* Directive *
An exact copy of every entry below is required, and no picture may appear in it.
#### Entries provided ####
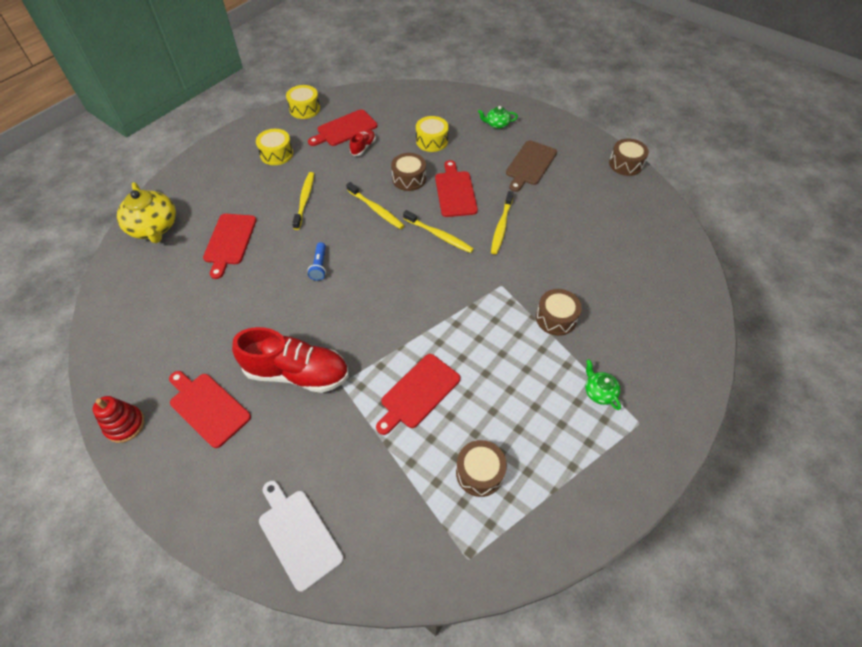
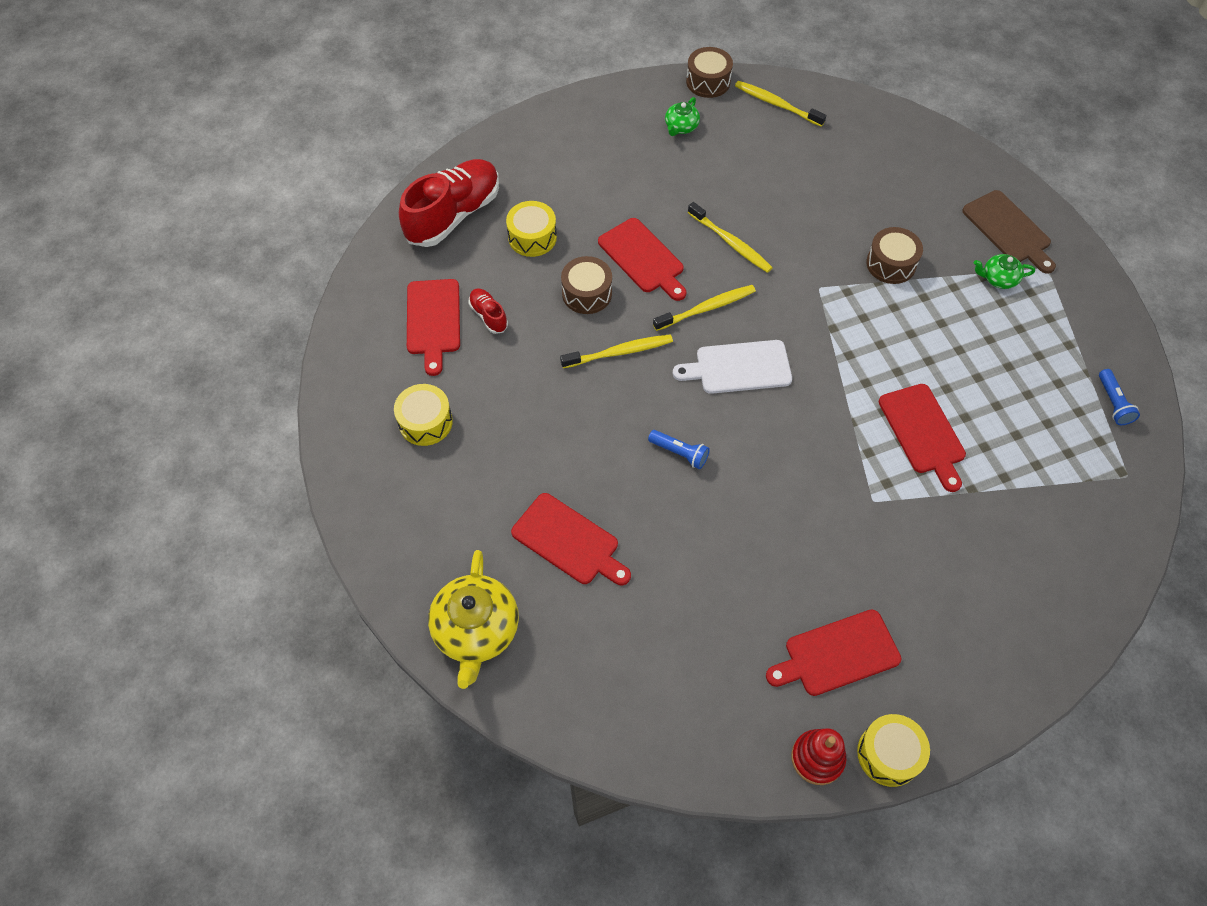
camera: 60 degrees left, 5 degrees up
(154, 227) = (476, 630): yellow teapot -> yellow teapot turned 90 degrees clockwise
(297, 373) = (835, 540): red shoe -> red shoe (453, 215)
(298, 535) = (1043, 615): white cutting board -> white cutting board (738, 368)
(304, 109) = (349, 350): yellow drum -> yellow drum (888, 754)
(304, 200) = (547, 424): yellow toothbrush -> yellow toothbrush (776, 104)
(455, 192) = (643, 258): red cutting board -> red cutting board turned 150 degrees counterclockwise
(479, 472) = (1042, 423): brown drum -> none
(497, 124) = (551, 158): green teapot -> green teapot (681, 127)
(530, 165) = (648, 164): brown cutting board -> brown cutting board (1009, 230)
(536, 522) = (1113, 403): none -> blue flashlight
####
* Solved exercise *
camera: 60 degrees left, 5 degrees up
(154, 227) = (476, 630): yellow teapot -> yellow teapot turned 90 degrees clockwise
(297, 373) = (835, 540): red shoe -> red shoe (453, 215)
(298, 535) = (1043, 615): white cutting board -> white cutting board (738, 368)
(304, 109) = (349, 350): yellow drum -> yellow drum (888, 754)
(304, 200) = (547, 424): yellow toothbrush -> yellow toothbrush (776, 104)
(455, 192) = (643, 258): red cutting board -> red cutting board turned 150 degrees counterclockwise
(479, 472) = (1042, 423): brown drum -> none
(497, 124) = (551, 158): green teapot -> green teapot (681, 127)
(530, 165) = (648, 164): brown cutting board -> brown cutting board (1009, 230)
(536, 522) = (1113, 403): none -> blue flashlight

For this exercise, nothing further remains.